### [Problem details]
Using the entries below, copy out all lines where "domina" is found.

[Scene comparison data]

*****

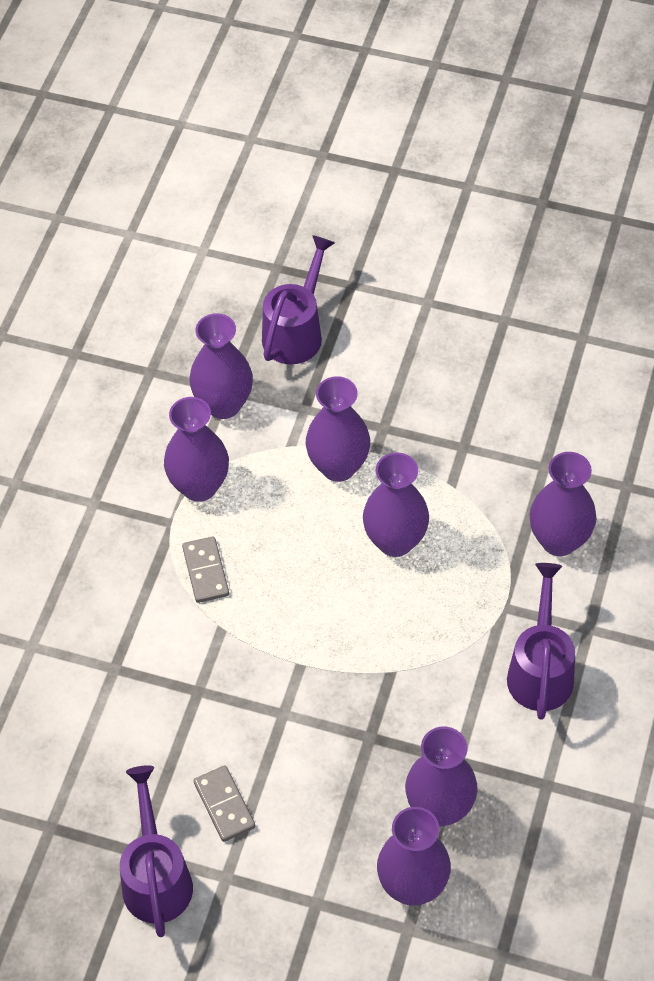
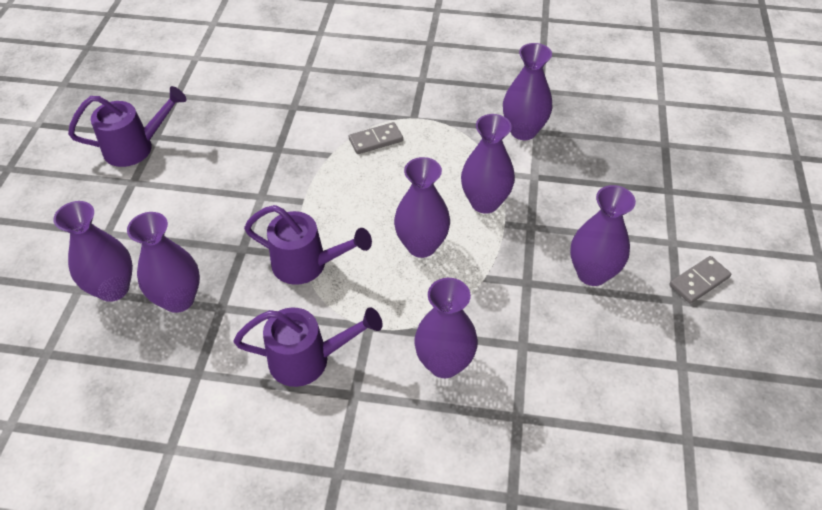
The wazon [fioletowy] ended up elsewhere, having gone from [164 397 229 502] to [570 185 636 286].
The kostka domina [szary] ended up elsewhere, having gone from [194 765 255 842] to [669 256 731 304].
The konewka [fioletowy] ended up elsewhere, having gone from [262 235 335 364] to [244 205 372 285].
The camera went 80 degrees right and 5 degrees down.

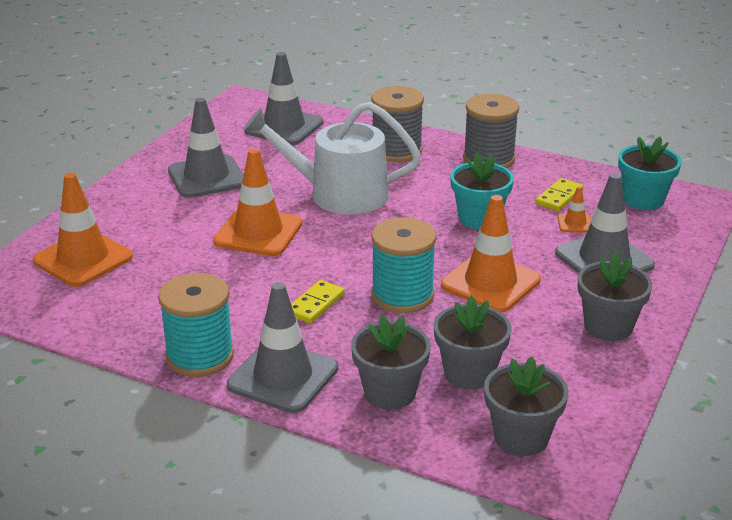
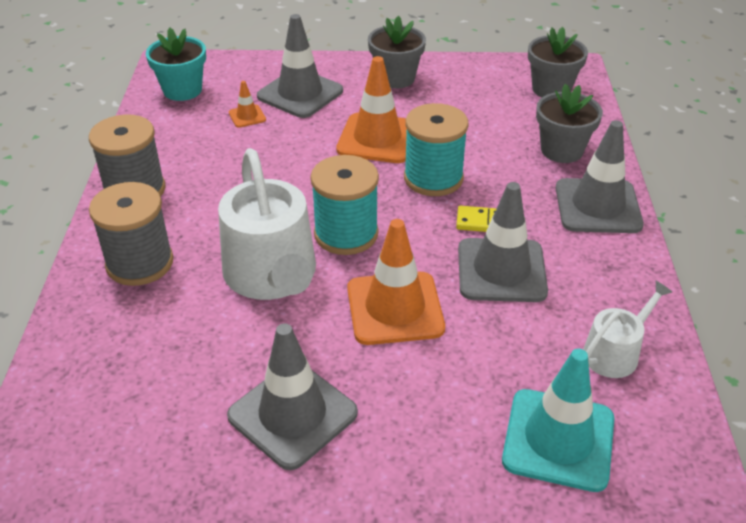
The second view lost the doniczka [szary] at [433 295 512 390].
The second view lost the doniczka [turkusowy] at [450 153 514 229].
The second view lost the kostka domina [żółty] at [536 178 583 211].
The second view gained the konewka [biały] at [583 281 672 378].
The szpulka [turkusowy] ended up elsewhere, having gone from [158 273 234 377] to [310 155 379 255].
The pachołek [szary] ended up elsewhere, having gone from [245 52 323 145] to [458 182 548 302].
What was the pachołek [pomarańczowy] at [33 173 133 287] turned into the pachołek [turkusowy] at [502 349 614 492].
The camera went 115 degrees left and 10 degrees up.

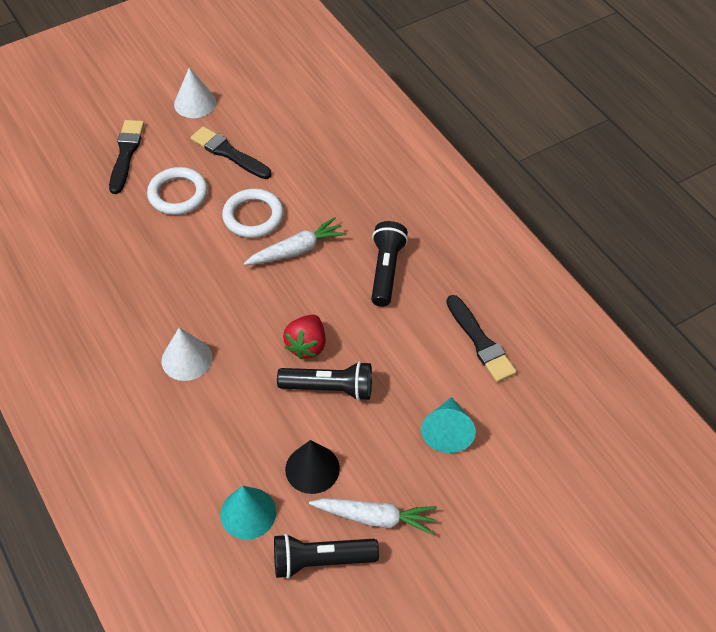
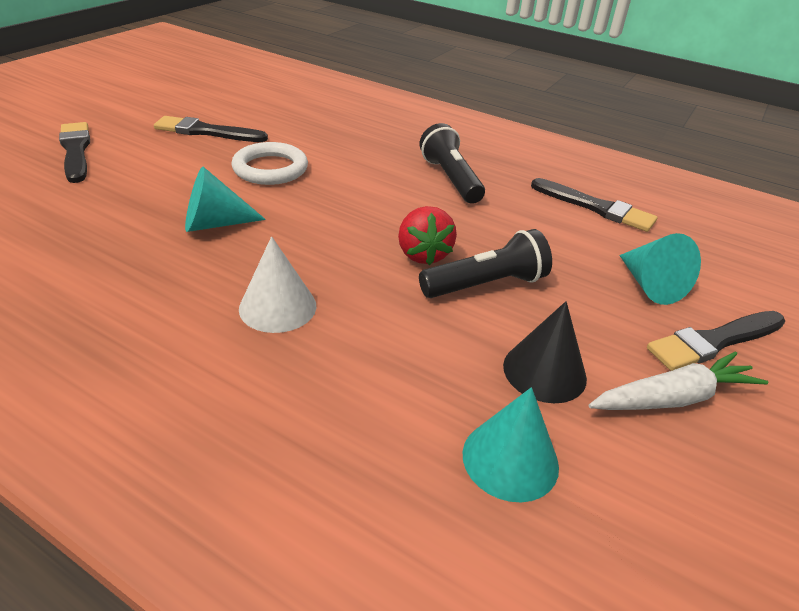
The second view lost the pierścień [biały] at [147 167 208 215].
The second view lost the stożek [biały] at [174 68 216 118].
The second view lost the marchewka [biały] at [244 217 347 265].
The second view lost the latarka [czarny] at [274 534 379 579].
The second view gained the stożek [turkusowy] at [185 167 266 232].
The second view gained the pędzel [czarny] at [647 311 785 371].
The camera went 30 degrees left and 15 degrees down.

*****

### [Your solution]
The kostka domina [szary] ended up elsewhere, having gone from [194 765 255 842] to [669 256 731 304].
The second view lost the kostka domina [żółty] at [536 178 583 211].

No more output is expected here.